Job item –
Each line from the one containing "building: [200,196,255,246] -> none" through the end of the data must be retyped exactly, and no other line.

Input –
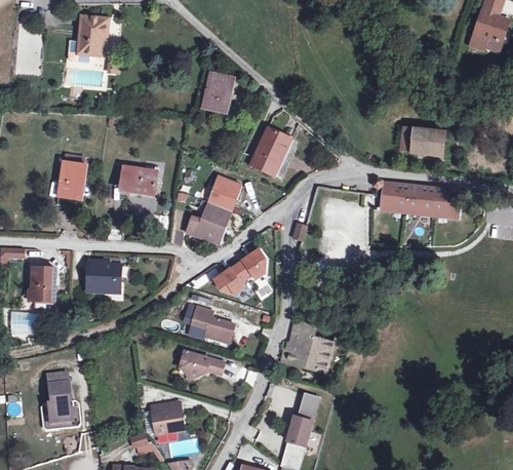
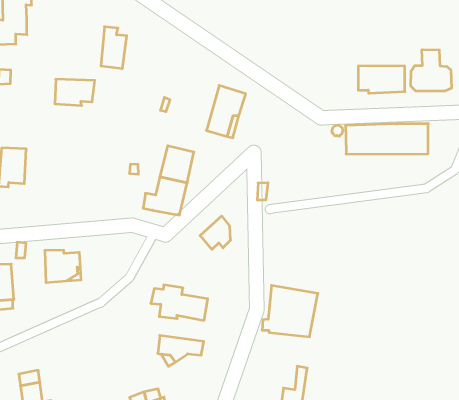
building: [206,75,234,116] -> [101,27,127,69]
building: none -> [411,50,451,91]
building: [115,166,155,194] -> [55,79,95,106]
building: [213,264,244,292] -> none

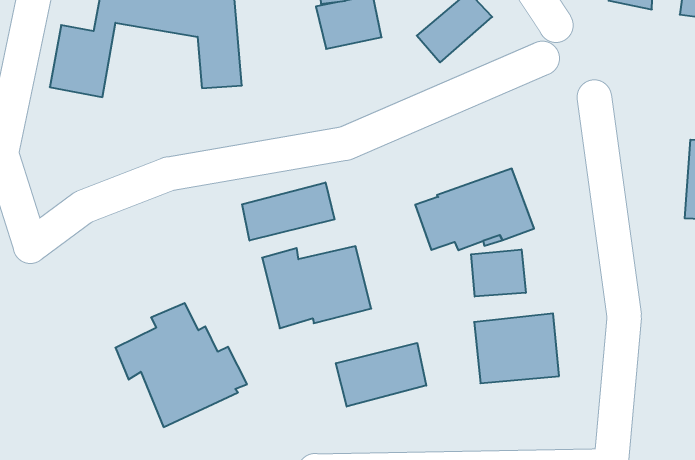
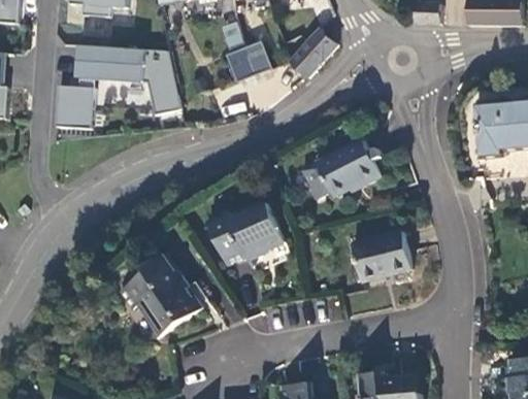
building: [242,182,335,241] -> none
building: [471,249,526,297] -> none
building: [336,343,426,407] -> none

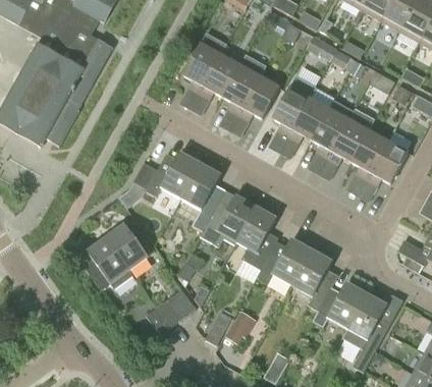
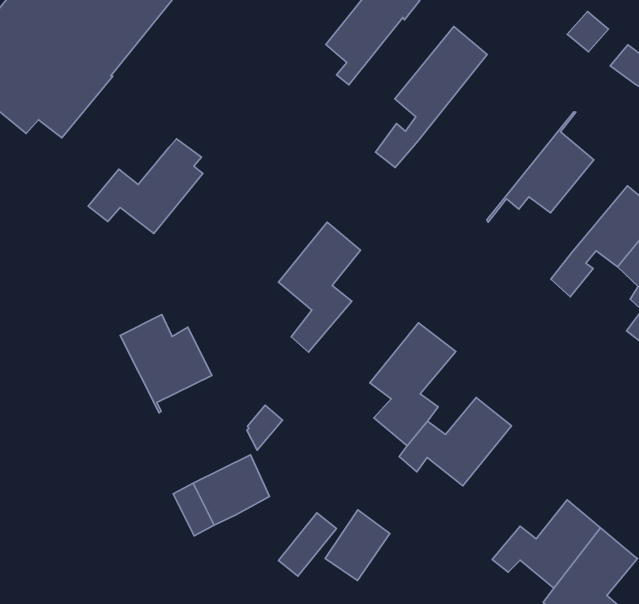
building: [199,54,247,97] -> none
building: [238,65,280,119] -> none
building: [271,75,315,149] -> none
building: [312,109,348,158] -> none
building: [145,149,200,199] -> [88,139,203,234]
building: [200,196,255,246] -> none
building: [86,239,131,289] -> none
building: [291,251,331,320] -> none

Expected answer –
building: [200,196,255,246] -> none
building: [86,239,131,289] -> none
building: [291,251,331,320] -> none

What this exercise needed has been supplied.